# What you have to do
Every line below needs to be printed again exactly, without any of its pictures.

Top of Exercise data

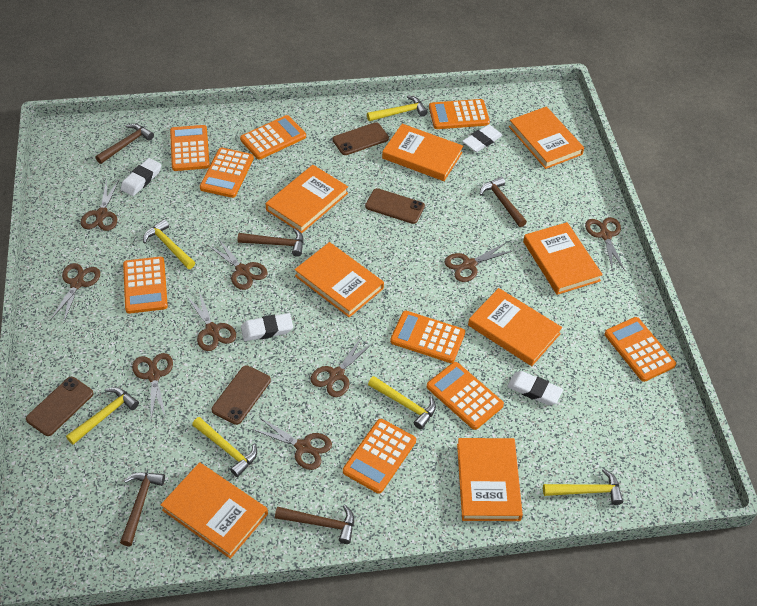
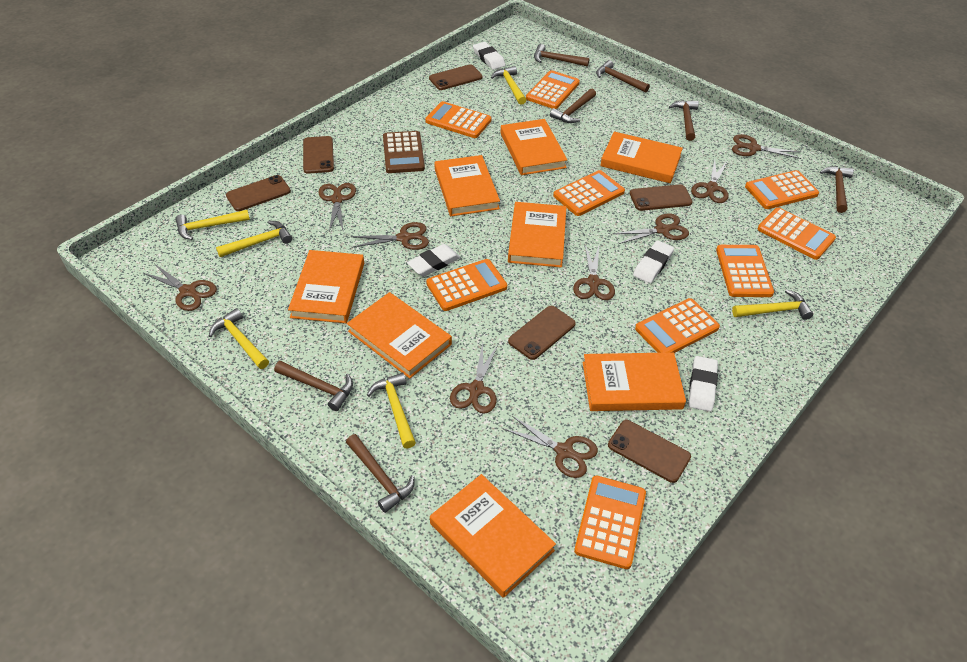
brown calculator: 0 -> 1
brown hammer: 5 -> 7
brown phone: 4 -> 6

Bottom of Exercise data

# Problem solution
brown calculator: 0 -> 1
brown hammer: 5 -> 7
brown phone: 4 -> 6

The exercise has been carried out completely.